• [Problem statement]:
Copy all lines holding the word "robot" from the entries.

Collected data
.....
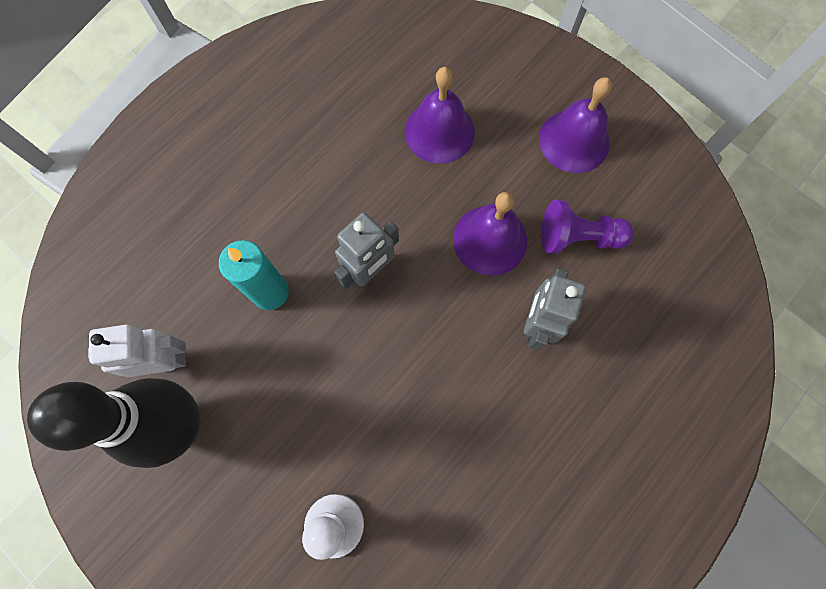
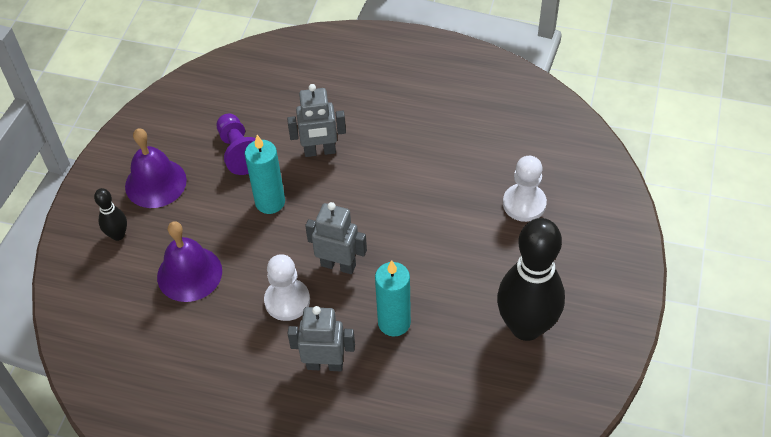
camera: 115 degrees left, 20 degrees down
(165, 361) = (490, 364): white robot -> none
(266, 208) = (325, 364): none -> grey robot
(356, 205) = (287, 301): none -> white pawn
(490, 240) = (270, 202): purple bell -> turquoise candle
(522, 86) = (118, 235): none -> black bowling pin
.....
• [Expected answer]:
(165, 361) = (490, 364): white robot -> none
(266, 208) = (325, 364): none -> grey robot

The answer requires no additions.